(Excerpts from a dataset)
•••
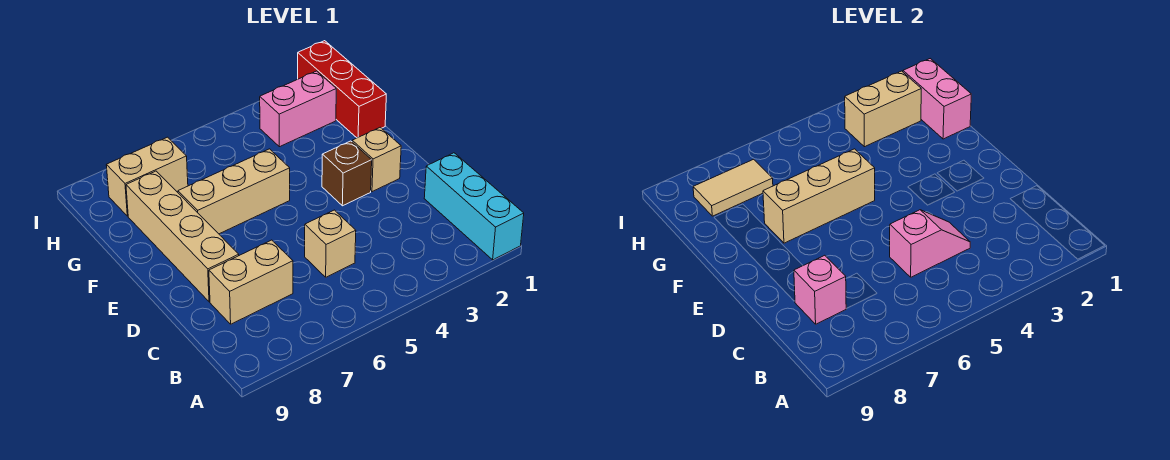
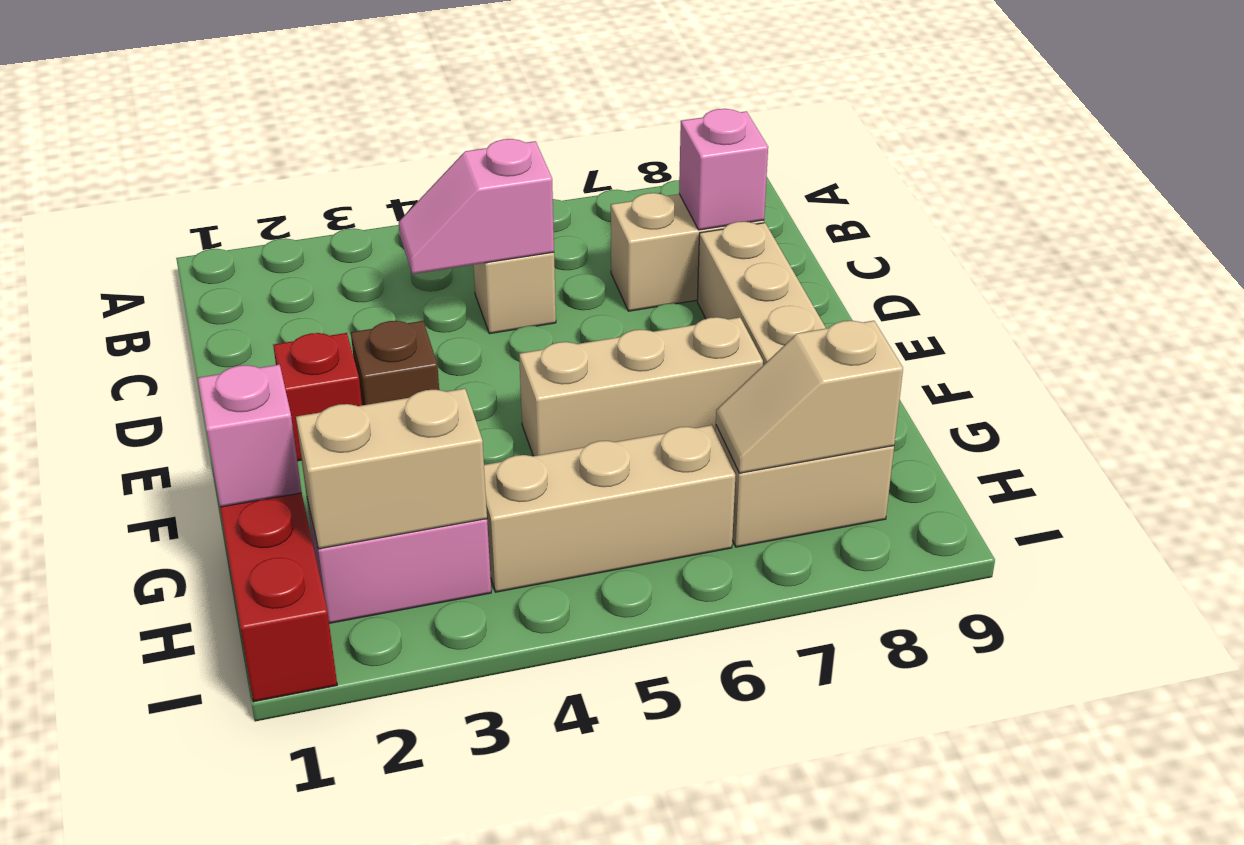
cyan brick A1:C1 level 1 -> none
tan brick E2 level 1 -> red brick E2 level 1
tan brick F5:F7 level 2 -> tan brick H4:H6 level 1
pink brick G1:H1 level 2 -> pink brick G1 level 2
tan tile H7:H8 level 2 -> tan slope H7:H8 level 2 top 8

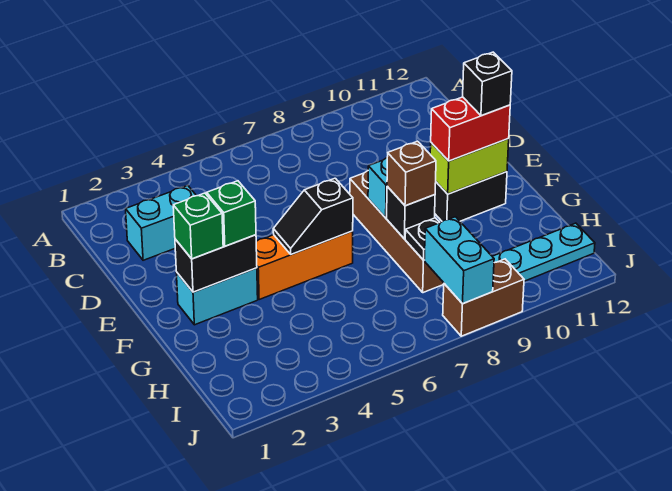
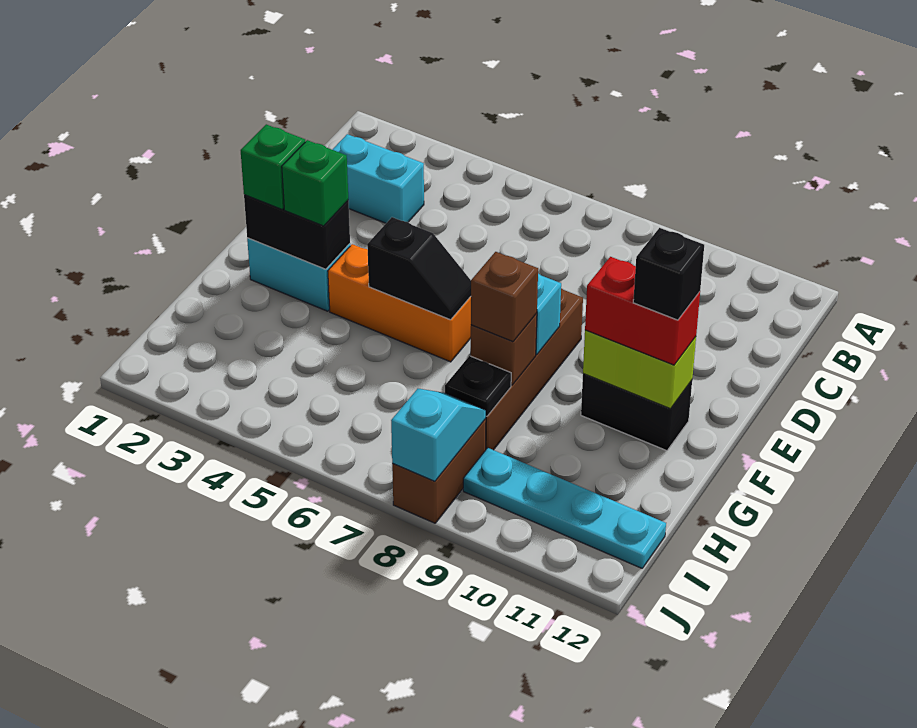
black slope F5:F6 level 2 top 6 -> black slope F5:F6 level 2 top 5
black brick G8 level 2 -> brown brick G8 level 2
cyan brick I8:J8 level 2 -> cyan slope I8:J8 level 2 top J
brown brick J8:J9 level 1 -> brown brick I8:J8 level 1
•••
*WHAT IS NEEDED*: Write out all of the records above. Keep them exact and leave out the pictures.

*TASK SOLUTION*:
cyan brick A1:C1 level 1 -> none
tan brick E2 level 1 -> red brick E2 level 1
tan brick F5:F7 level 2 -> tan brick H4:H6 level 1
pink brick G1:H1 level 2 -> pink brick G1 level 2
tan tile H7:H8 level 2 -> tan slope H7:H8 level 2 top 8

black slope F5:F6 level 2 top 6 -> black slope F5:F6 level 2 top 5
black brick G8 level 2 -> brown brick G8 level 2
cyan brick I8:J8 level 2 -> cyan slope I8:J8 level 2 top J
brown brick J8:J9 level 1 -> brown brick I8:J8 level 1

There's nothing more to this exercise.